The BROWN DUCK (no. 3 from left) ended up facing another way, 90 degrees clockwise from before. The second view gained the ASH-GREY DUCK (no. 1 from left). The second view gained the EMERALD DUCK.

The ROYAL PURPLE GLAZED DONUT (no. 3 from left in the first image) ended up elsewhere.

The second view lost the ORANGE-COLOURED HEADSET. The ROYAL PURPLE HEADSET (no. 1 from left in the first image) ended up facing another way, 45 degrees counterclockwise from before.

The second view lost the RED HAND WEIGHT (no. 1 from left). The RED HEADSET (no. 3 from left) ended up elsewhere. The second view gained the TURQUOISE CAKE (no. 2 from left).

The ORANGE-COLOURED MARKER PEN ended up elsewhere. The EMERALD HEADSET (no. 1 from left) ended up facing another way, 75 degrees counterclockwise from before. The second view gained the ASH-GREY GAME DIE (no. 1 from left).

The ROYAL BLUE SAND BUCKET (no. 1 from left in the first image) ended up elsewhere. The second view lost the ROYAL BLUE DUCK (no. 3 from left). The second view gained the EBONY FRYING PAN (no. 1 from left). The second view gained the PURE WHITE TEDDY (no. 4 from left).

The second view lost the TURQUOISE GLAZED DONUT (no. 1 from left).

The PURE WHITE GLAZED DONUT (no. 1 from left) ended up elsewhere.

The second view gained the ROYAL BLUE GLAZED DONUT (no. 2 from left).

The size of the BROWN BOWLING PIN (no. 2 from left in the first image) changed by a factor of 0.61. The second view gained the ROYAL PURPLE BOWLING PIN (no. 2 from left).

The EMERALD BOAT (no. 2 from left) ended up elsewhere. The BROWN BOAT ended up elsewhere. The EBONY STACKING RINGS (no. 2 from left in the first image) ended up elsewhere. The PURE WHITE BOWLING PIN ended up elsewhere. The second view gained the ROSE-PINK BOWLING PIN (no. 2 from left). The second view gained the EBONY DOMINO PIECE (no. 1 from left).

####

What is required.
Everything from the line that contains "The second view lost the TURQUOISE" to the last line of the records, restated word for word, is the required output.

Answer space.
The second view lost the TURQUOISE GLAZED DONUT (no. 1 from left).

The PURE WHITE GLAZED DONUT (no. 1 from left) ended up elsewhere.

The second view gained the ROYAL BLUE GLAZED DONUT (no. 2 from left).

The size of the BROWN BOWLING PIN (no. 2 from left in the first image) changed by a factor of 0.61. The second view gained the ROYAL PURPLE BOWLING PIN (no. 2 from left).

The EMERALD BOAT (no. 2 from left) ended up elsewhere. The BROWN BOAT ended up elsewhere. The EBONY STACKING RINGS (no. 2 from left in the first image) ended up elsewhere. The PURE WHITE BOWLING PIN ended up elsewhere. The second view gained the ROSE-PINK BOWLING PIN (no. 2 from left). The second view gained the EBONY DOMINO PIECE (no. 1 from left).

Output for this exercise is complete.